Given data »
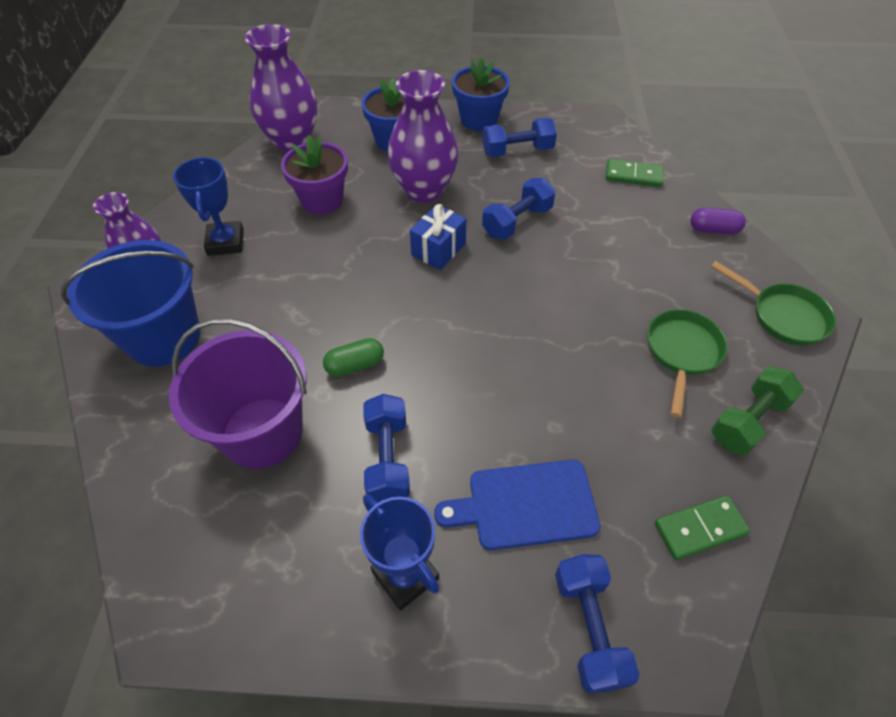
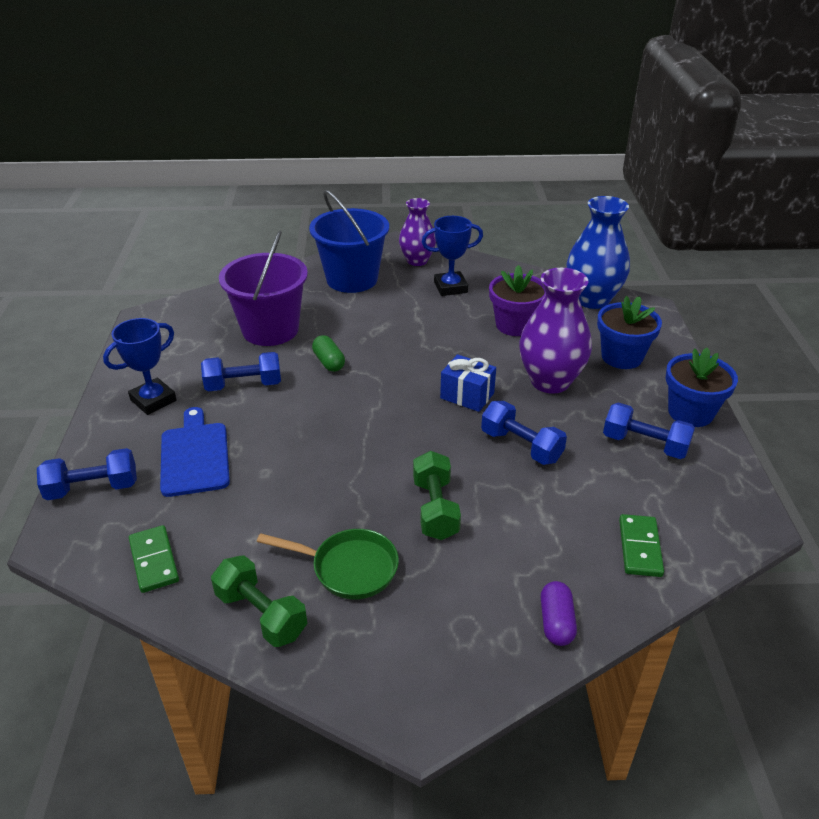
camera: 85 degrees right, 15 degrees down
(292, 141) = (592, 299): purple vase -> blue vase
(517, 151) = (644, 444): blue dumbbell -> blue dumbbell turned 45 degrees counterclockwise
(601, 287) = (435, 509): none -> green dumbbell
(782, 316) = (411, 675): green pan -> none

What you need to do »
You need to restate all of the entries above exactly and leave the pictures behind.

Solution for this exercise »
camera: 85 degrees right, 15 degrees down
(292, 141) = (592, 299): purple vase -> blue vase
(517, 151) = (644, 444): blue dumbbell -> blue dumbbell turned 45 degrees counterclockwise
(601, 287) = (435, 509): none -> green dumbbell
(782, 316) = (411, 675): green pan -> none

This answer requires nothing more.